Supplied information Start Marker

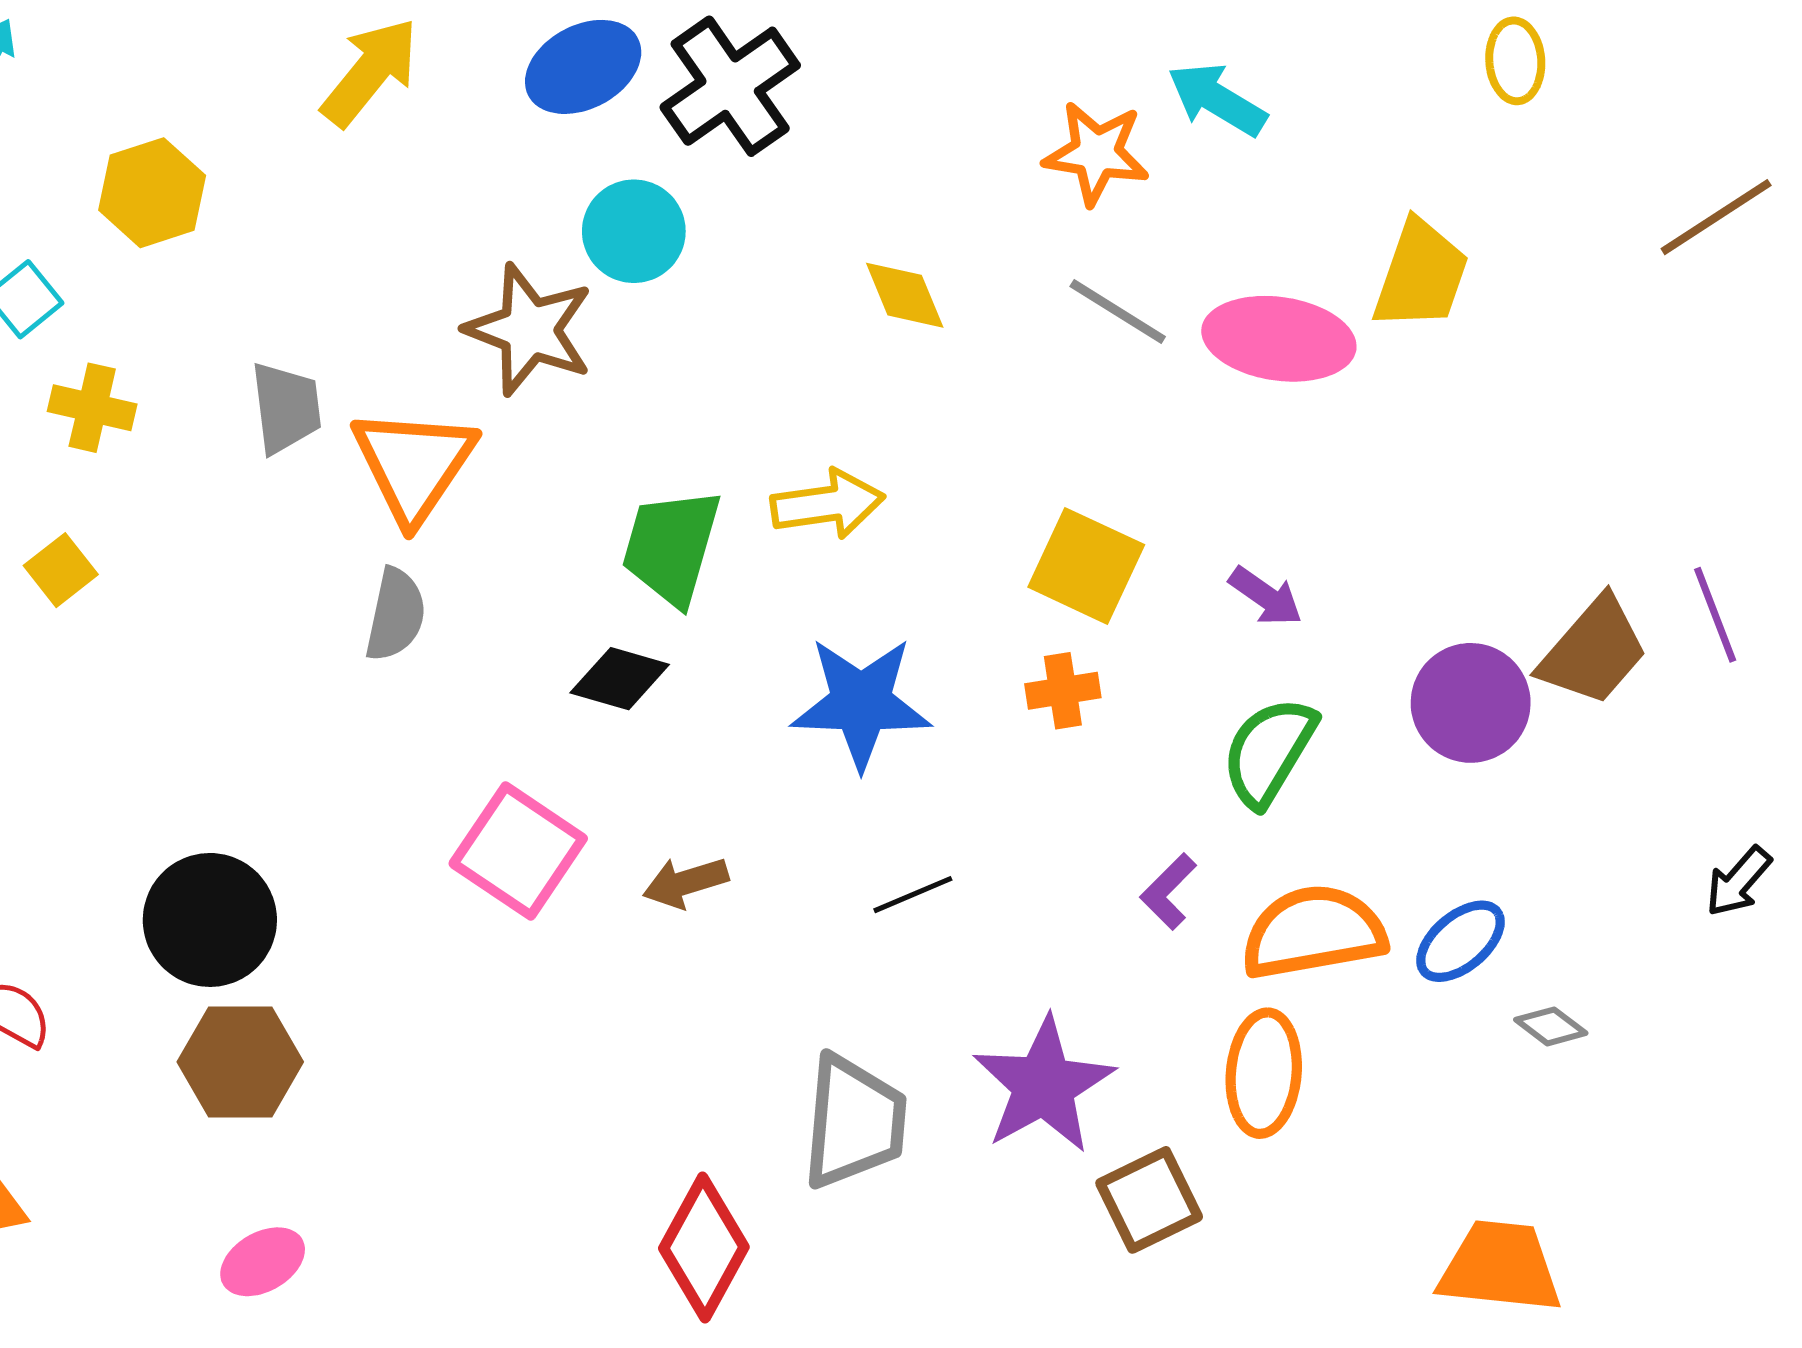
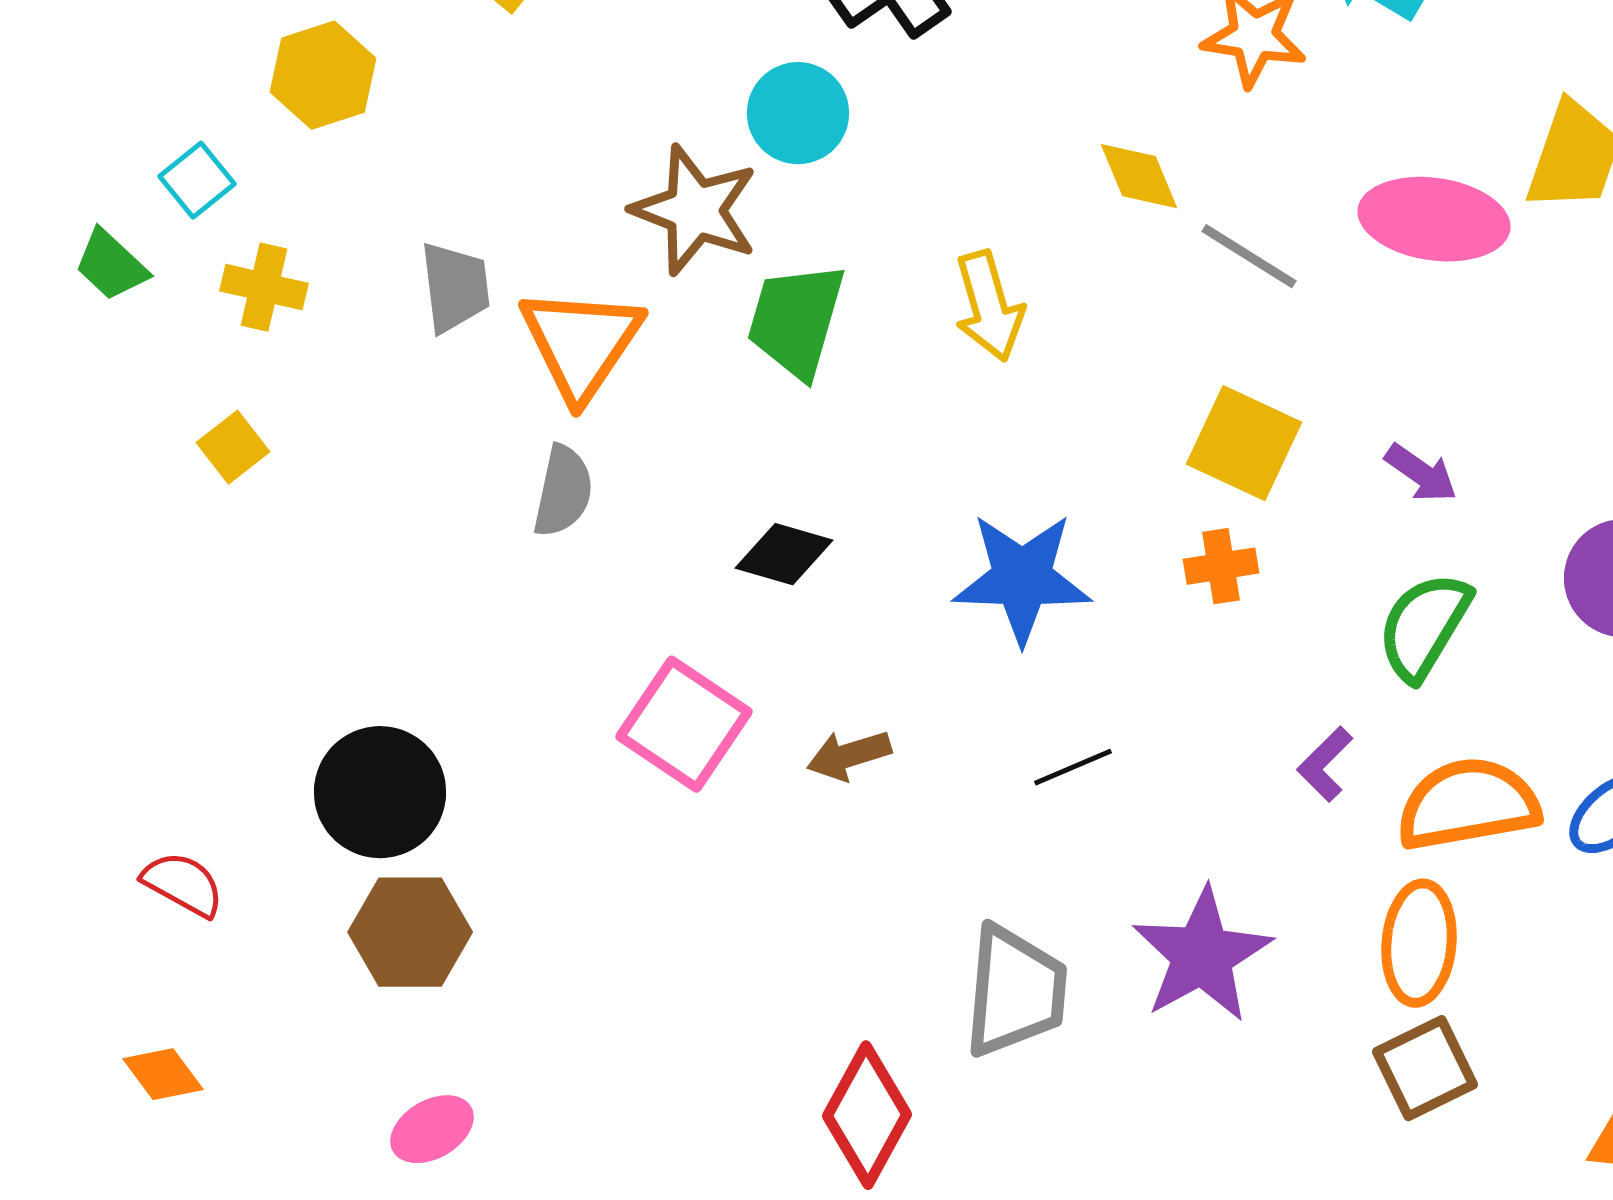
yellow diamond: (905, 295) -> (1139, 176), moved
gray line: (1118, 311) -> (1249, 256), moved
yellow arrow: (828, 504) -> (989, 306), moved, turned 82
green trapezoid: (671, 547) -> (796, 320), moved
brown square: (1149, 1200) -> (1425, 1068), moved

Supplied information End Marker
Supplied information Start Marker

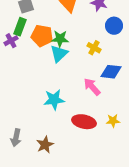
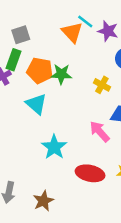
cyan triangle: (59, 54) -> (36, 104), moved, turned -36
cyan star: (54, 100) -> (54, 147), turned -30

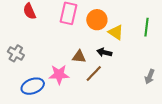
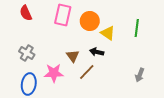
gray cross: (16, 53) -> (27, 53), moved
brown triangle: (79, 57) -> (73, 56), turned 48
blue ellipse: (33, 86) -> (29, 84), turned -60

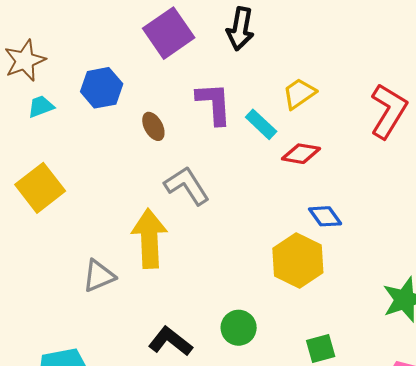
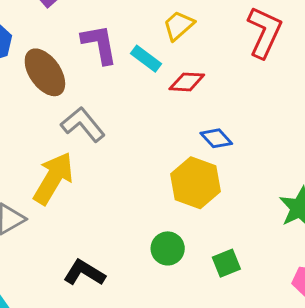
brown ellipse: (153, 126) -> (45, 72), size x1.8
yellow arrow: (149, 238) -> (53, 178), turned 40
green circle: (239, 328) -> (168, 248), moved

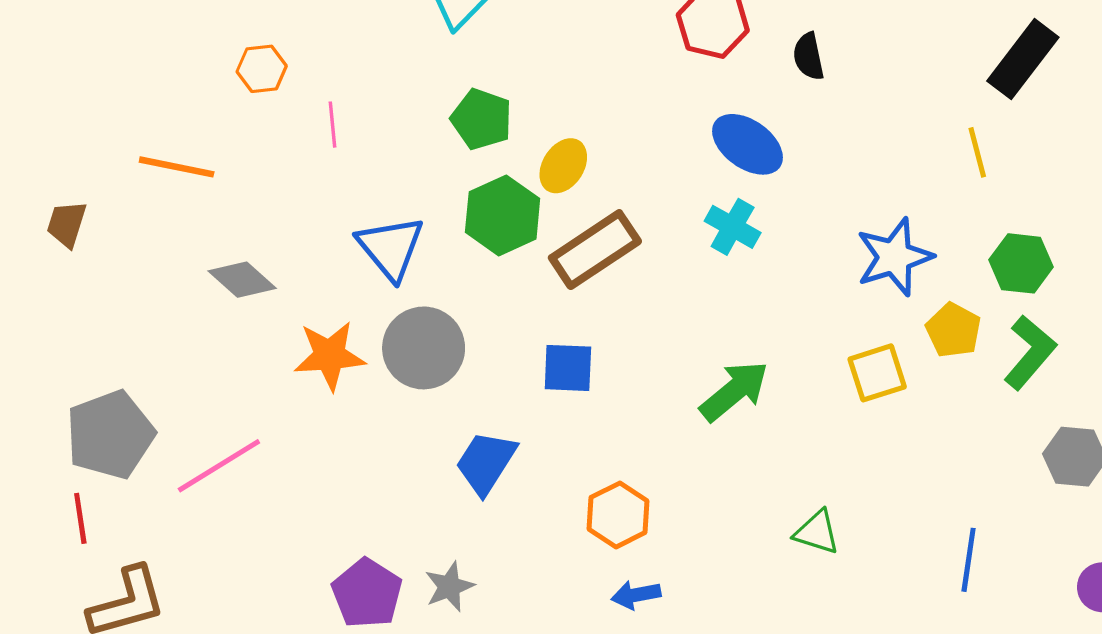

Supplied information End Marker

Instructions to follow> Retype exactly the lines above, from the one with "gray line: (1118, 311) -> (1249, 256), moved" through the one with "brown square: (1149, 1200)", inclusive.

Written response>
gray line: (1118, 311) -> (1249, 256), moved
yellow arrow: (828, 504) -> (989, 306), moved, turned 82
green trapezoid: (671, 547) -> (796, 320), moved
brown square: (1149, 1200) -> (1425, 1068), moved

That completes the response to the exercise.